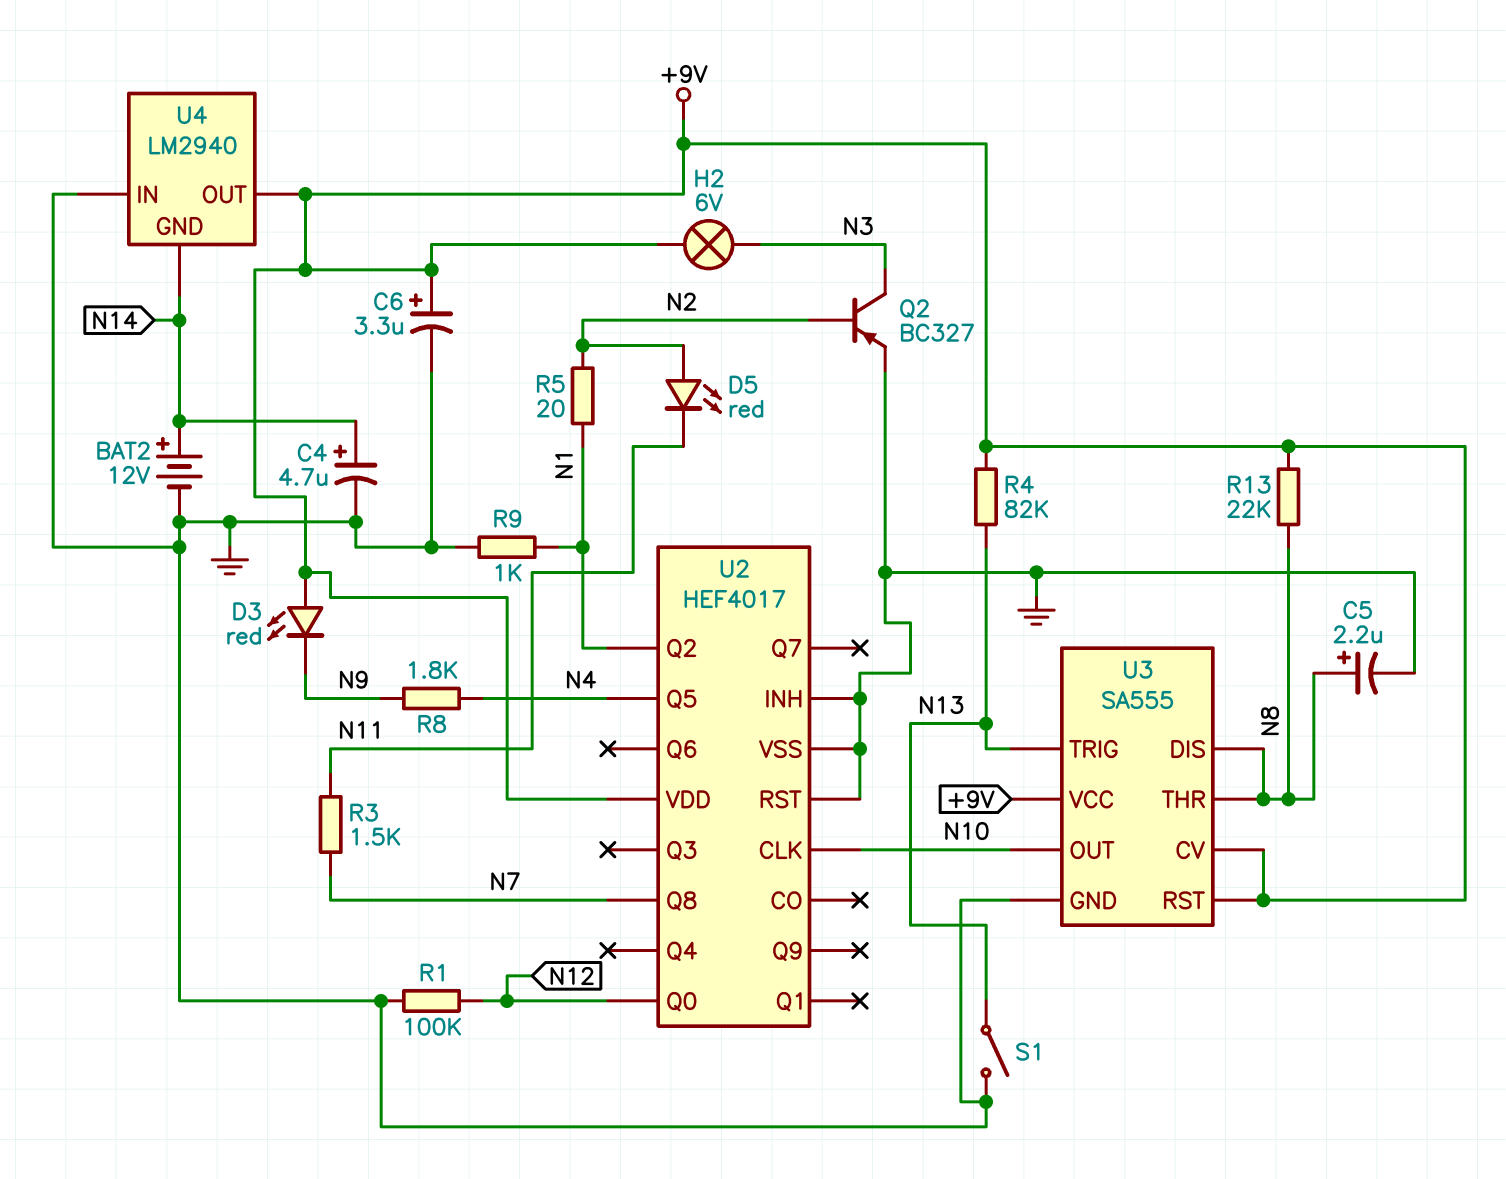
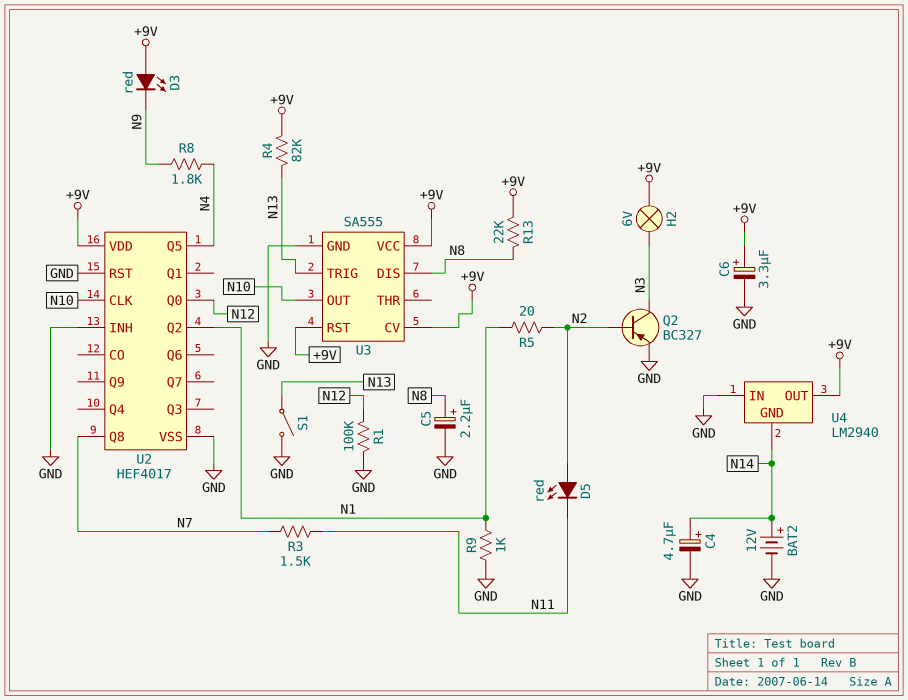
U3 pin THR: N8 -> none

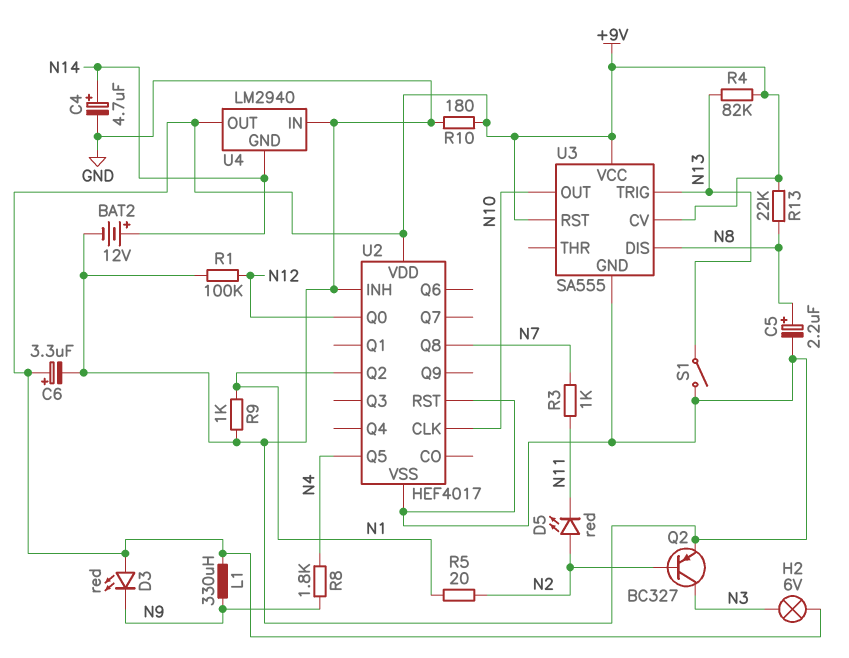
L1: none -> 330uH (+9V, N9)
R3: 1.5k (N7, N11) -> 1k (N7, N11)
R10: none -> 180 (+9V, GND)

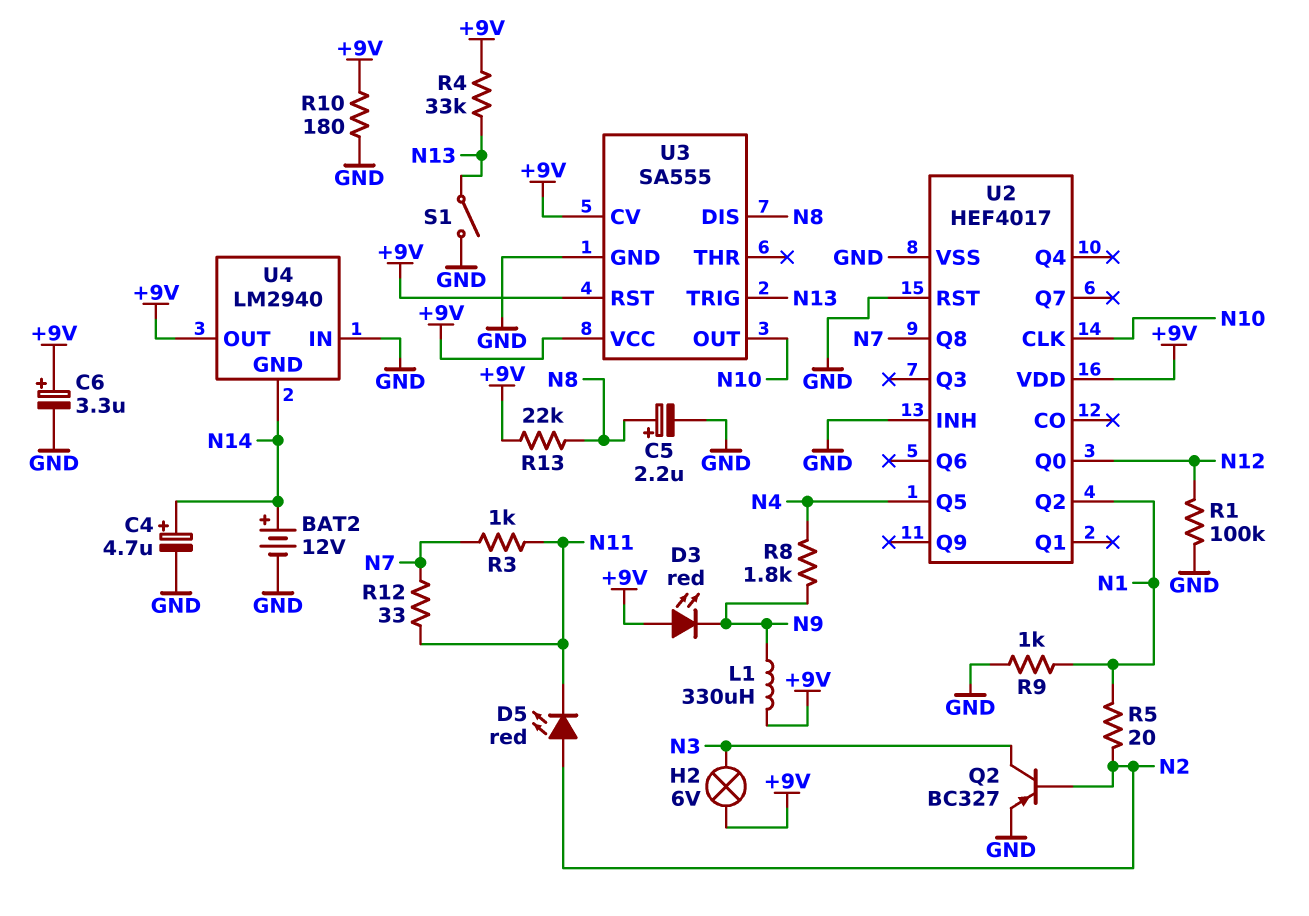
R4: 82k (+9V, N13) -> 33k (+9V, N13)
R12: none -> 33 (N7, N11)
====
AIM OF THE EXERCISE - Answer only with how many lines in the records include "none".

WRITTEN SOLUTION - 4